[Exercise requirements]
Output the full listing below exactly; the images stay out.

[Collected data]
┄┄┄┄┄┄┄┄┄┄┄┄┄┄┄┄┄┄┄┄

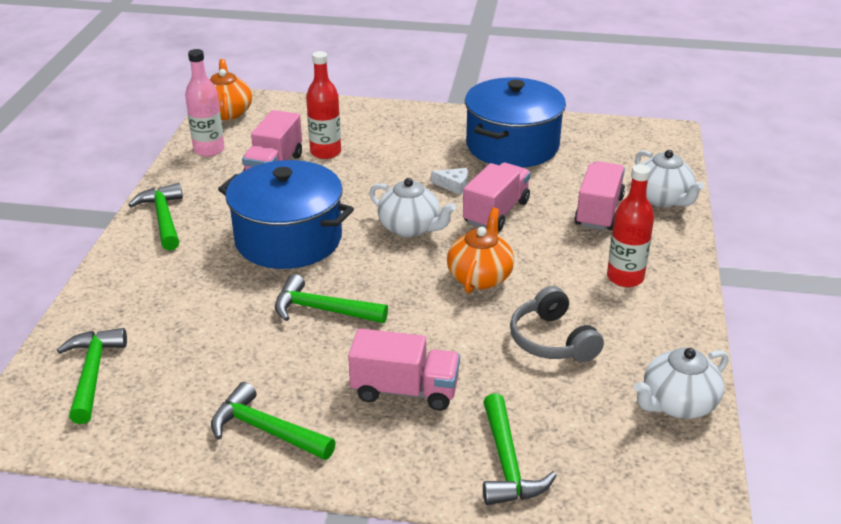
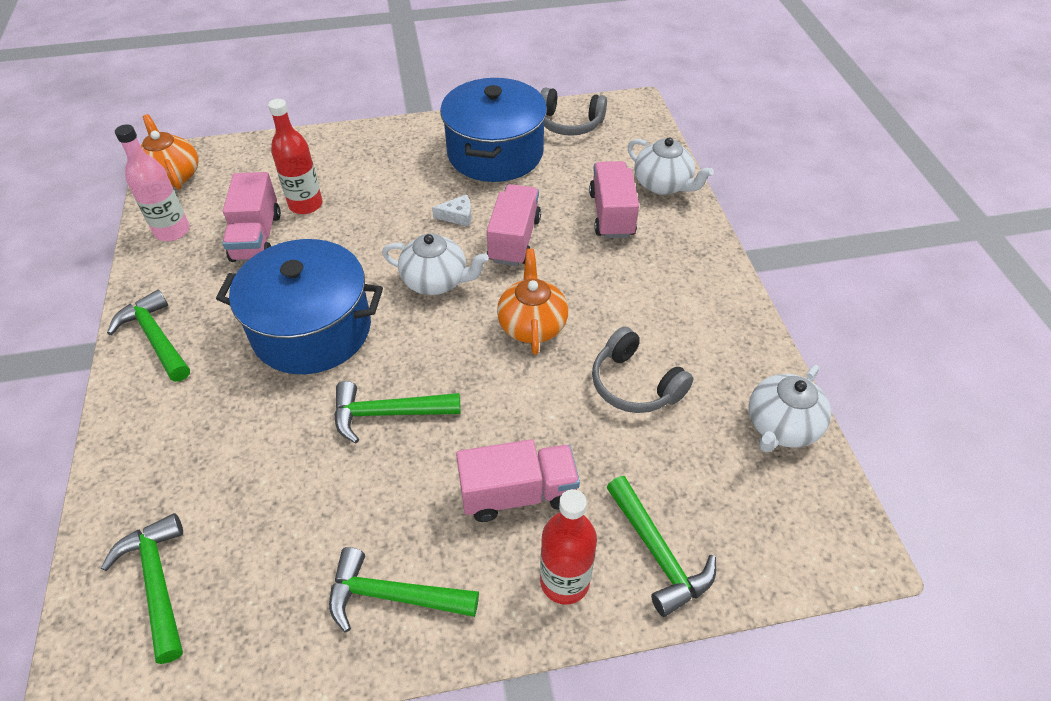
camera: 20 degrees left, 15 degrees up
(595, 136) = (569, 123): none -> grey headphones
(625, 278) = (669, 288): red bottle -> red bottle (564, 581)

┄┄┄┄┄┄┄┄┄┄┄┄┄┄┄┄┄┄┄┄

[Answer to this task]
camera: 20 degrees left, 15 degrees up
(595, 136) = (569, 123): none -> grey headphones
(625, 278) = (669, 288): red bottle -> red bottle (564, 581)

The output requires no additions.